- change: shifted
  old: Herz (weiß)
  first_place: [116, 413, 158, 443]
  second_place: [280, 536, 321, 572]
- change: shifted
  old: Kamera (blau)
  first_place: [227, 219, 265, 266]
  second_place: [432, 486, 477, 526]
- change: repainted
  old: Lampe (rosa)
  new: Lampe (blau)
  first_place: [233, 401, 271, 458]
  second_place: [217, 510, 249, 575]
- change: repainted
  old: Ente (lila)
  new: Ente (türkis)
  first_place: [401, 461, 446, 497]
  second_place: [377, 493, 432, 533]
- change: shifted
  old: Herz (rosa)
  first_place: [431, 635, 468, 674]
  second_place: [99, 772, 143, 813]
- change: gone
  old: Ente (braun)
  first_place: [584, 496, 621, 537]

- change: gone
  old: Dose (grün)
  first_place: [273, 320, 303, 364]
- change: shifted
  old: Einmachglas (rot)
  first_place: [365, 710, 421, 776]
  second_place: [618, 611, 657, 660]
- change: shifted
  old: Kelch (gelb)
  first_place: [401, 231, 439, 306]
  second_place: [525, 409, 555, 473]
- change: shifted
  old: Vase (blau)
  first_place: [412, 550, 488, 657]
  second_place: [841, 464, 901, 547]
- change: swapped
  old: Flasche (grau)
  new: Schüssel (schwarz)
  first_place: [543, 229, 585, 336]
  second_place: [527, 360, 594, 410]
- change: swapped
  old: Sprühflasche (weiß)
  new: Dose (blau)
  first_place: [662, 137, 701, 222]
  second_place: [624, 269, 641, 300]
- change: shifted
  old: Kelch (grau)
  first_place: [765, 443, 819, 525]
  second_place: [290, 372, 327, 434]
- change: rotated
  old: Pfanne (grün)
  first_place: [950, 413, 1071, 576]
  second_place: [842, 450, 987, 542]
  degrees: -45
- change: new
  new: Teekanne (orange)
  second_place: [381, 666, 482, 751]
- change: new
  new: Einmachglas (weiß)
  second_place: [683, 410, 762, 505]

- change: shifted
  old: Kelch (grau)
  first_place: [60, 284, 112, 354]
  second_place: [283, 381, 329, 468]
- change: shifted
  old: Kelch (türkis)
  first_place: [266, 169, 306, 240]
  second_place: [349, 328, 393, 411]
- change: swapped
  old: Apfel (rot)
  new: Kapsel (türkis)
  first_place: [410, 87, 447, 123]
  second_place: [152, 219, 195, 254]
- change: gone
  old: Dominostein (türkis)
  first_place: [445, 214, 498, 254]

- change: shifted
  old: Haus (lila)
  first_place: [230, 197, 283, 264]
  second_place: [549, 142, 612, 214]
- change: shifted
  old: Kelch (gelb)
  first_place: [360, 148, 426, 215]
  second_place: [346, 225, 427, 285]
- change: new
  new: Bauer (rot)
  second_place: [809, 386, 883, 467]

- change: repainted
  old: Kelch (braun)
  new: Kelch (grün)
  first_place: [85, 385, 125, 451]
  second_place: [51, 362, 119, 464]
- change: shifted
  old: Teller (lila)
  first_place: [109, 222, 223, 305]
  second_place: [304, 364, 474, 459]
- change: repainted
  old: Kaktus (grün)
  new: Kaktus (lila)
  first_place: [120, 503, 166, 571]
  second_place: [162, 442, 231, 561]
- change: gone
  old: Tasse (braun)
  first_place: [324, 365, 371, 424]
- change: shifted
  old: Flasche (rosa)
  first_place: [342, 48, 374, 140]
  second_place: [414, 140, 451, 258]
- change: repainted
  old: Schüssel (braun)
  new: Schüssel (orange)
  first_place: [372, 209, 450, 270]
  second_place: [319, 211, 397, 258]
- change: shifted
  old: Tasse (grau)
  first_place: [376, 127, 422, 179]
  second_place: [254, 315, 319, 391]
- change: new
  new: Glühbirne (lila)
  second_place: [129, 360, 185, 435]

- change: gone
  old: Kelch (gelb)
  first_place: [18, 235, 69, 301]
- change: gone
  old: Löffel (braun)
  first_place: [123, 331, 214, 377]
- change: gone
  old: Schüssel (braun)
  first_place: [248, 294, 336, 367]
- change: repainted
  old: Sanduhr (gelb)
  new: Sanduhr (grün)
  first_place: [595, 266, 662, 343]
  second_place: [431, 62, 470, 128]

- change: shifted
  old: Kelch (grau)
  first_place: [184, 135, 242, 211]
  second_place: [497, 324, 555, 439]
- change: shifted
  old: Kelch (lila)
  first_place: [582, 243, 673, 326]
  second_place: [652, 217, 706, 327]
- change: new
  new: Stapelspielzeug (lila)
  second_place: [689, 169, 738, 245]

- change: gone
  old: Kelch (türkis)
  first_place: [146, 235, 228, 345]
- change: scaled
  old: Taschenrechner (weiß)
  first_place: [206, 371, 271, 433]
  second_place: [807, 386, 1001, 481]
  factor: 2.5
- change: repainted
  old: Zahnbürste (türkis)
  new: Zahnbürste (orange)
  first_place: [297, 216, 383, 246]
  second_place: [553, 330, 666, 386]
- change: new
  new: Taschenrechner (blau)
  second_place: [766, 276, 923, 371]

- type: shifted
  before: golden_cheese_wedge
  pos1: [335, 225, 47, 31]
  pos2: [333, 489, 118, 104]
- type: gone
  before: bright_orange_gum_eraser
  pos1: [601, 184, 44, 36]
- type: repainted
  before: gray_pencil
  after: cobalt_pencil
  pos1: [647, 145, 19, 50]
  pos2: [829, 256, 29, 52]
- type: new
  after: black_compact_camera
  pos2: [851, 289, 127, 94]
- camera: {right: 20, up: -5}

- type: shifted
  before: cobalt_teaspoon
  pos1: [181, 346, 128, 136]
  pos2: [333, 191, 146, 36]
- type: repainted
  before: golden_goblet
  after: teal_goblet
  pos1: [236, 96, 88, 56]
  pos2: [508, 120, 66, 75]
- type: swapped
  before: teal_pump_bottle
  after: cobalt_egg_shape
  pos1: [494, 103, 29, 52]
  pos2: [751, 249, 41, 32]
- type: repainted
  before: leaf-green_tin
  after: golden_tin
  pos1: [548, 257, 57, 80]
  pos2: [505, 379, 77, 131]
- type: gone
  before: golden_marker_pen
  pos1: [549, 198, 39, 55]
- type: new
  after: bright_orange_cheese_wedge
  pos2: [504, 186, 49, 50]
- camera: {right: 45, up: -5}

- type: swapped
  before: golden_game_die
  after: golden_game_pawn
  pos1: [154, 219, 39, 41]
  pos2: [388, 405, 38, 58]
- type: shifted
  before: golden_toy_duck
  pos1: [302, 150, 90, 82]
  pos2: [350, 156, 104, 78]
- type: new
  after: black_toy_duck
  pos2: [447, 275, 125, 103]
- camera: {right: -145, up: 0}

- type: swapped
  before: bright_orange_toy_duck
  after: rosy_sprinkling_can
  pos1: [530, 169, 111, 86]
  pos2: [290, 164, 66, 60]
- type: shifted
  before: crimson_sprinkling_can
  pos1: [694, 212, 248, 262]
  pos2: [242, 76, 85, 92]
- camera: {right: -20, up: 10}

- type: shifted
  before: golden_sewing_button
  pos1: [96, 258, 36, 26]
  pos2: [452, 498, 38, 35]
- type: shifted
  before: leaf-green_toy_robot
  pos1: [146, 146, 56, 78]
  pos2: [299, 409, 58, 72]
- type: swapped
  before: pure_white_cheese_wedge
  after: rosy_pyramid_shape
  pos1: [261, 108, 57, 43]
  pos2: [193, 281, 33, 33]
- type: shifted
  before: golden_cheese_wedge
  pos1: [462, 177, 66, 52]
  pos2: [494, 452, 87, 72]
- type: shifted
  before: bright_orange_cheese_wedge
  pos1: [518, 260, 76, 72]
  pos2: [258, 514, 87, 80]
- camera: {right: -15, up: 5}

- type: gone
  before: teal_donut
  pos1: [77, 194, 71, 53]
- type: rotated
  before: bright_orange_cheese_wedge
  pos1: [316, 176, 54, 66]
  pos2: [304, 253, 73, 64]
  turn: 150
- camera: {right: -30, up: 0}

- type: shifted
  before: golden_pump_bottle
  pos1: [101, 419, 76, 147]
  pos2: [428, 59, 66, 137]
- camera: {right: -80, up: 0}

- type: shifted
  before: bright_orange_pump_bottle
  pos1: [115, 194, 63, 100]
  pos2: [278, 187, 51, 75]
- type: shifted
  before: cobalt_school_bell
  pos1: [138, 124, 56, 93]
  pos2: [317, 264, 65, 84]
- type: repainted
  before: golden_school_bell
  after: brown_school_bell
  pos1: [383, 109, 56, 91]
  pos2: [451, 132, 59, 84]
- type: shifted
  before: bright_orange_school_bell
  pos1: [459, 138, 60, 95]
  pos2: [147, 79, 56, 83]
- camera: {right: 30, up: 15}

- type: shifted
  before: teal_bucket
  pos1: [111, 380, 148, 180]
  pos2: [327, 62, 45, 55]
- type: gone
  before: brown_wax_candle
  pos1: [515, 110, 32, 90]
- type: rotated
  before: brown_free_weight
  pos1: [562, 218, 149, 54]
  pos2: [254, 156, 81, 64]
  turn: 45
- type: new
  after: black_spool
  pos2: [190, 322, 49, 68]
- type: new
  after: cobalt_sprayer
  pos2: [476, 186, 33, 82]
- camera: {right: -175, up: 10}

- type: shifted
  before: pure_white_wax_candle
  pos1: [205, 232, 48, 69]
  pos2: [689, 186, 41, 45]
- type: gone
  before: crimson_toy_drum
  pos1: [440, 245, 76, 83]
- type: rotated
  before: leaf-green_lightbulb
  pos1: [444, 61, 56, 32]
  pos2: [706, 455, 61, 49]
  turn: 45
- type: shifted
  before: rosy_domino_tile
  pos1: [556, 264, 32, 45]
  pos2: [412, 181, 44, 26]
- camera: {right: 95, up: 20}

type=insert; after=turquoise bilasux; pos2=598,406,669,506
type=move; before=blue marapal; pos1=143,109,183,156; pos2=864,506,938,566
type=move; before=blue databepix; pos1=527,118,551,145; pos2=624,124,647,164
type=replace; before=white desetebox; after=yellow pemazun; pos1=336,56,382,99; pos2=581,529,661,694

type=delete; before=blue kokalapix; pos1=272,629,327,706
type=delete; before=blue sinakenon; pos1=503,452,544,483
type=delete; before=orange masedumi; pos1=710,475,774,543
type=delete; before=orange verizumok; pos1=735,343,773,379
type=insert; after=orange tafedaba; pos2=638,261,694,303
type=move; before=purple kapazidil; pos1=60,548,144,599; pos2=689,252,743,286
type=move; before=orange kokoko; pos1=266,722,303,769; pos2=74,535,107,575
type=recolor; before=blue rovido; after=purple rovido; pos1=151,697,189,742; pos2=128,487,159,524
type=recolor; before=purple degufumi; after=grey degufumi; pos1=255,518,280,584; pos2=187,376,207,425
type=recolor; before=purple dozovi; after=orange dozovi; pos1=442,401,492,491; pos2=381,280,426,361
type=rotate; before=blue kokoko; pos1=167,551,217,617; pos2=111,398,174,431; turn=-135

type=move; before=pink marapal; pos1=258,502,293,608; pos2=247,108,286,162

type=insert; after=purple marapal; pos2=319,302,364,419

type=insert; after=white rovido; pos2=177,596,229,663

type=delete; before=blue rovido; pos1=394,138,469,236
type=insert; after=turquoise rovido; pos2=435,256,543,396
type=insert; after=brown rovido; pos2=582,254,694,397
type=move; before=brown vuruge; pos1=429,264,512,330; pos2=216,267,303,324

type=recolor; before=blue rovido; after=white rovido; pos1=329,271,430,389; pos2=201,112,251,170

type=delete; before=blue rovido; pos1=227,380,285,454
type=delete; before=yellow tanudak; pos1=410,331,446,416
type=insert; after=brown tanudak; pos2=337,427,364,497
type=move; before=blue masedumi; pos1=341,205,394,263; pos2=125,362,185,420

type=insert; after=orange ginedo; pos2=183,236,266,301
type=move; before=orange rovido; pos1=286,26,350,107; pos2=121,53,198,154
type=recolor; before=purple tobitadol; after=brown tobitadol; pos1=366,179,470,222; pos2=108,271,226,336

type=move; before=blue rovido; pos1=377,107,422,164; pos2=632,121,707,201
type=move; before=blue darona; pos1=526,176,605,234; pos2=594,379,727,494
● ● ● ●
**Exercise description:** Once you have counted the lines above that contain "Ente", give that number alone.

**Your response:** 3